| Problem requirements |
Count each line below that has "VRAW" anywhere in it. Answer with the total alone.

(Before and after images)
________________

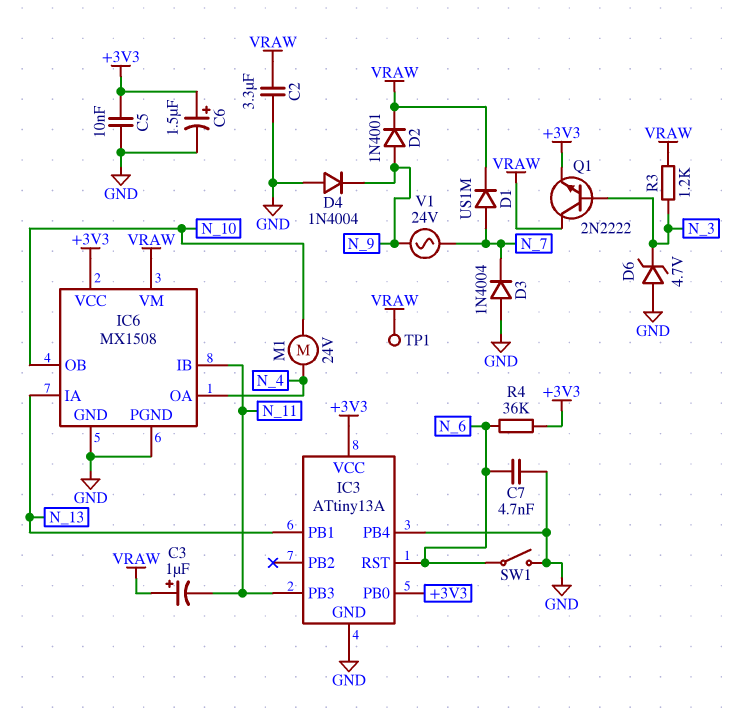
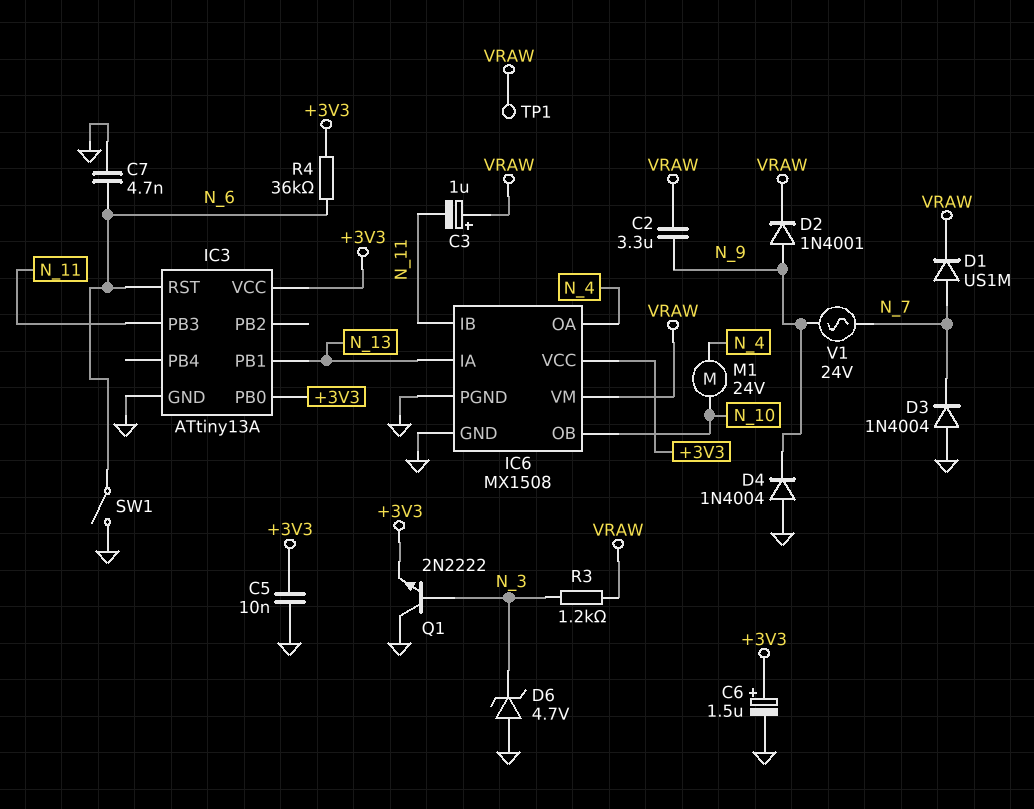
C2: 3.3uF (GND, VRAW) -> 3.3uF (N_9, VRAW)
IC3 pin PB4: GND -> none
Q1: NPN 2N2222 (B N_3, C VRAW, E +3V3) -> NPN 2N2222 (B N_3, C GND, E +3V3)

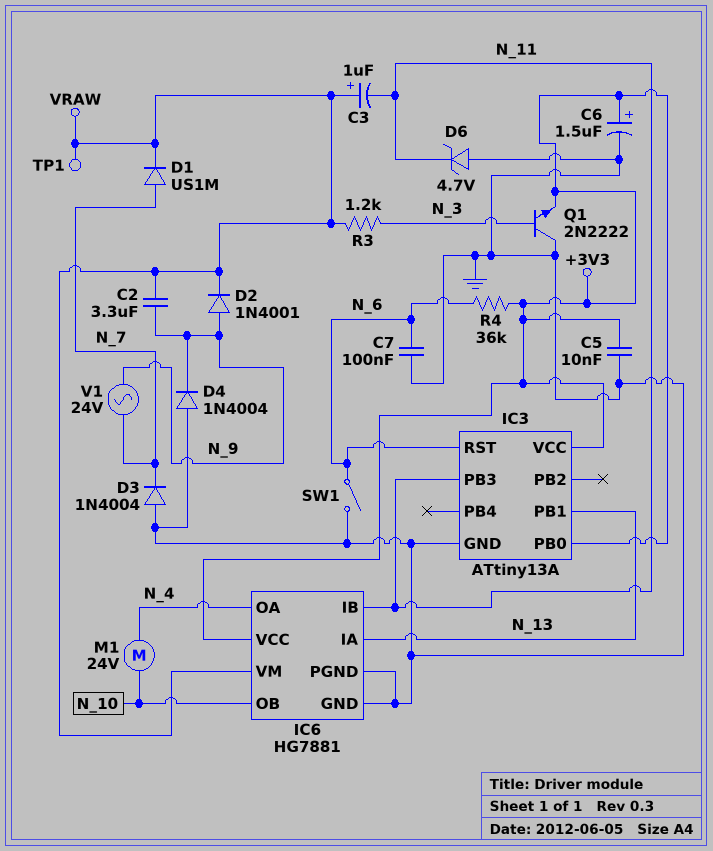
C7: 4.7nF (GND, N_6) -> 100nF (GND, N_6)
D6: zener 4.7V (A GND, K N_3) -> zener 4.7V (A GND, K N_11)
IC6: MX1508 -> HG7881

________________

| Written solution |
2